#### Work instruction:
What number of lines in the entries hold the string "none"? Answer with it alone.

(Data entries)
********************
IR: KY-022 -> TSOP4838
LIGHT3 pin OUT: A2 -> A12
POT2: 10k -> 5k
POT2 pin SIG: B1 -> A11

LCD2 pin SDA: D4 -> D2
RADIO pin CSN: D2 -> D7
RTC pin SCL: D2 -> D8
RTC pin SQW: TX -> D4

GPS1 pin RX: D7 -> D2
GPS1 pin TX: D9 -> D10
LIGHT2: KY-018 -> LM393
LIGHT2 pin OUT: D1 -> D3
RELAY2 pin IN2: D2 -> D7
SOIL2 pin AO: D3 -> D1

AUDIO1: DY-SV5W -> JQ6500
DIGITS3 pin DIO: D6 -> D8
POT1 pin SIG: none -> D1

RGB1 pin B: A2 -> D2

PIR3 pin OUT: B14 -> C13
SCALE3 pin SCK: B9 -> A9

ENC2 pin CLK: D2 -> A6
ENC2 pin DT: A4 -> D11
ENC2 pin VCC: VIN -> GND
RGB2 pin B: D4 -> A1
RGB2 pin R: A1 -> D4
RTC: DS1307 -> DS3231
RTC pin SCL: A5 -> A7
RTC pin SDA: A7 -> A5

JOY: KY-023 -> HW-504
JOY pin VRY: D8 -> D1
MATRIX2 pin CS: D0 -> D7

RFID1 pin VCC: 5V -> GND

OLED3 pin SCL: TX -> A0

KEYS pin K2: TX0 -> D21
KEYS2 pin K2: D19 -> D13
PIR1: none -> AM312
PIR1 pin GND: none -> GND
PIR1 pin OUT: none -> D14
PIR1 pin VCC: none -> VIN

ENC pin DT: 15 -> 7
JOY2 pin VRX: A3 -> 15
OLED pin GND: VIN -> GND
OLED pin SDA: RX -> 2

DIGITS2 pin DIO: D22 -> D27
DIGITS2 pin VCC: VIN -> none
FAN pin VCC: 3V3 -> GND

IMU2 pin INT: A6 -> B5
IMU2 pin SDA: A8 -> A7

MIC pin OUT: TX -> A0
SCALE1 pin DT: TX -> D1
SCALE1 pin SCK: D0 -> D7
********************
#### Answer box:
6